**What you should do**
Nothing in the listing should be altered when it is copied, and no picture goes into the copy.

**Given entries**
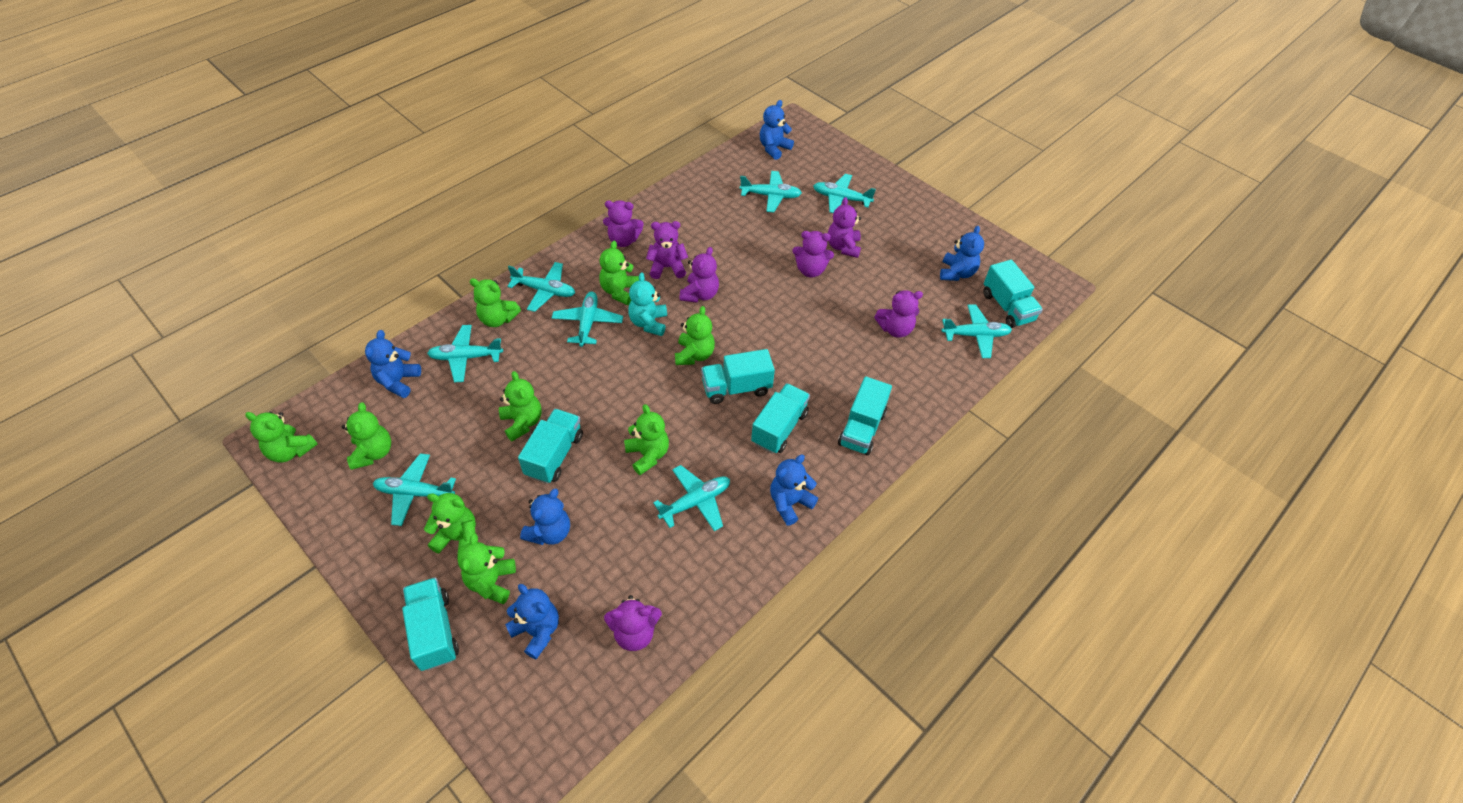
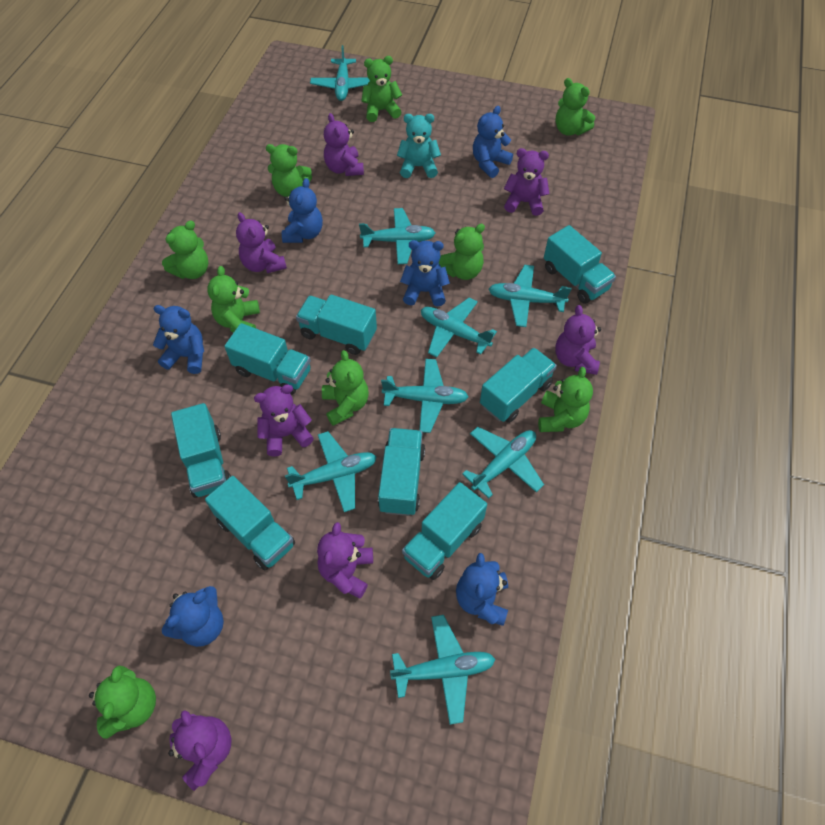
turquoise truck: 6 -> 8

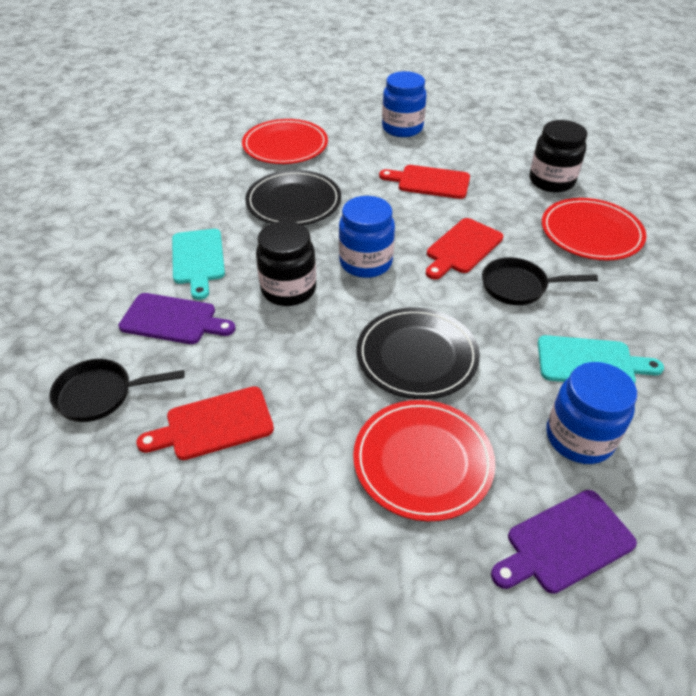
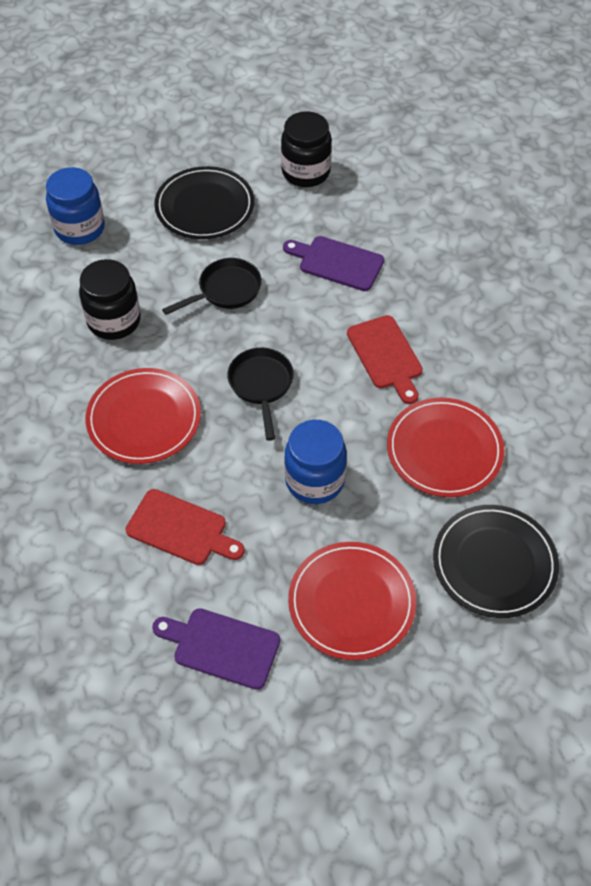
blue jar: 3 -> 2
red cutting board: 3 -> 2
turquoise cutting board: 2 -> 0

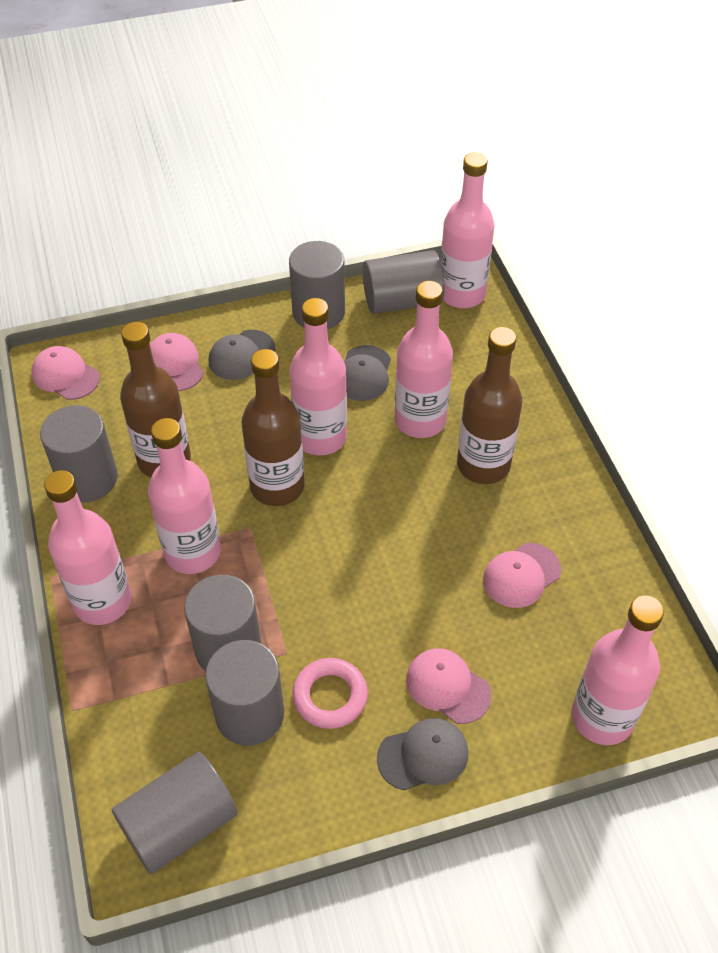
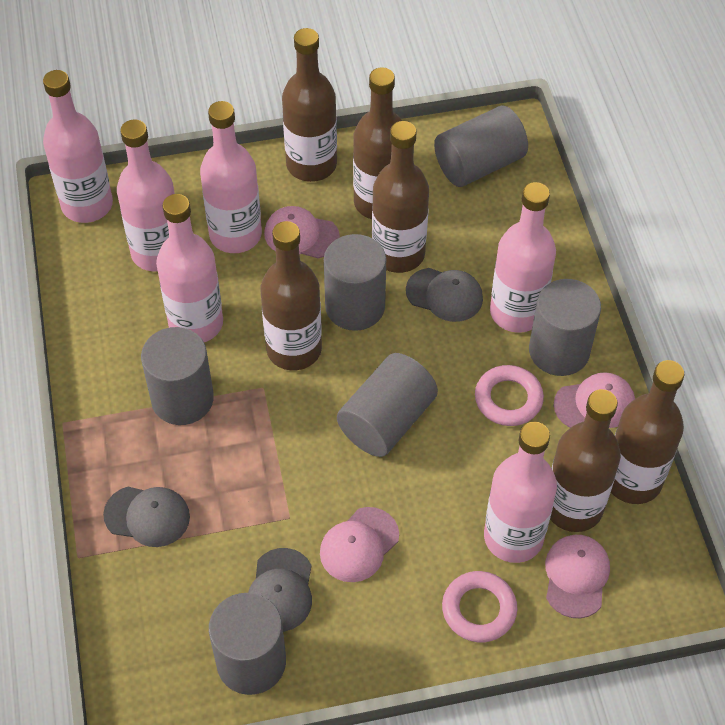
brown bottle: 3 -> 6
pink ring: 1 -> 2

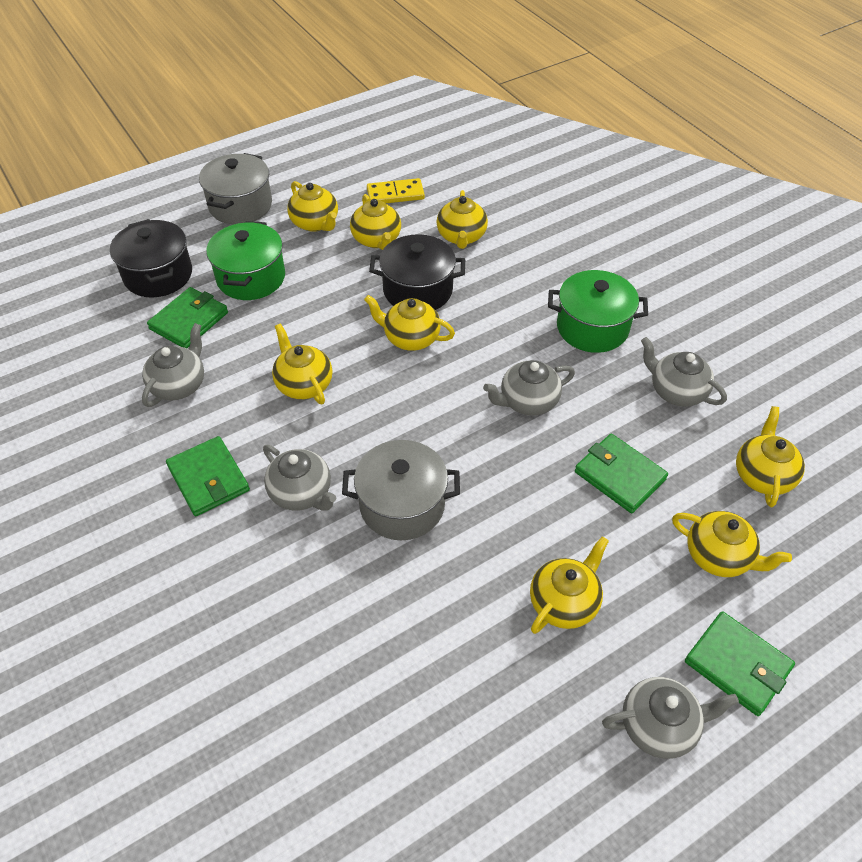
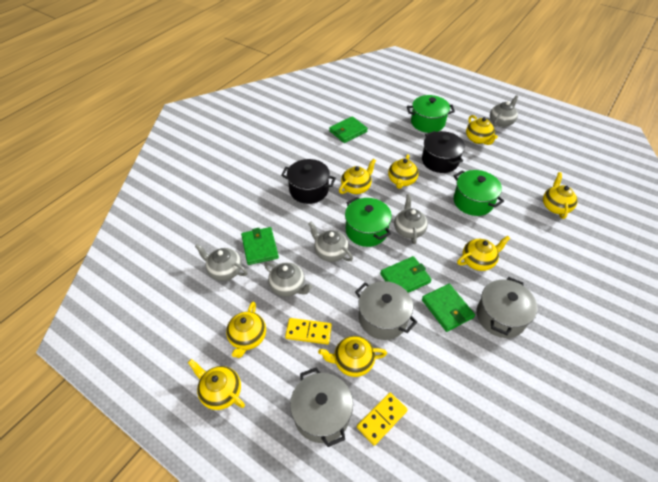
green pot: 2 -> 3
grey pot: 2 -> 3
yellow domino: 1 -> 2

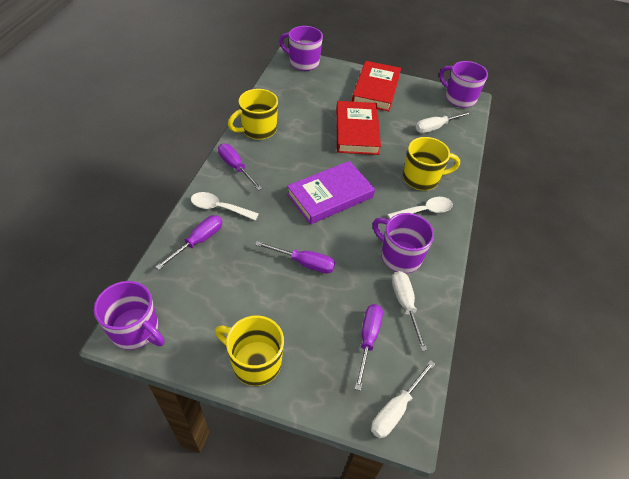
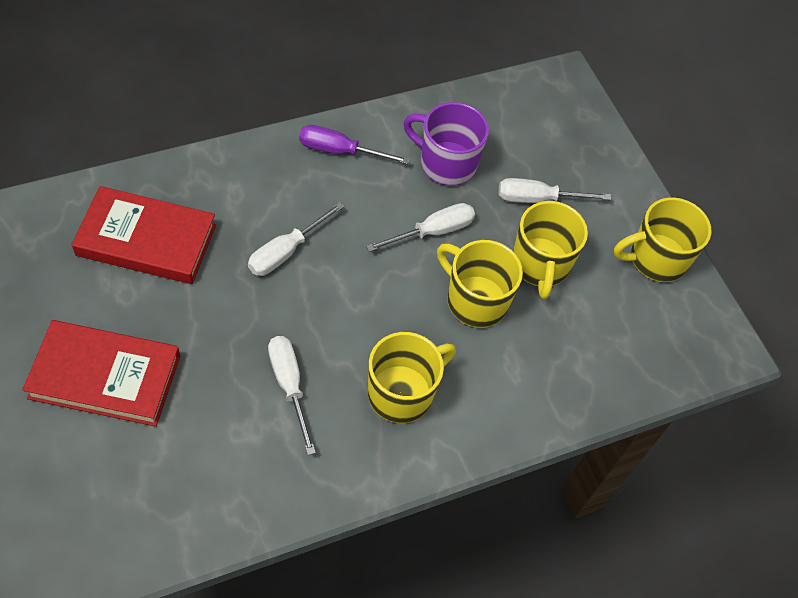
purple book: 1 -> 0
purple mug: 4 -> 1
purple screwdriver: 4 -> 1
white screwdriver: 3 -> 4
white spoon: 2 -> 0
yellow mug: 3 -> 4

**Your response**
turquoise truck: 6 -> 8

blue jar: 3 -> 2
red cutting board: 3 -> 2
turquoise cutting board: 2 -> 0

brown bottle: 3 -> 6
pink ring: 1 -> 2

green pot: 2 -> 3
grey pot: 2 -> 3
yellow domino: 1 -> 2

purple book: 1 -> 0
purple mug: 4 -> 1
purple screwdriver: 4 -> 1
white screwdriver: 3 -> 4
white spoon: 2 -> 0
yellow mug: 3 -> 4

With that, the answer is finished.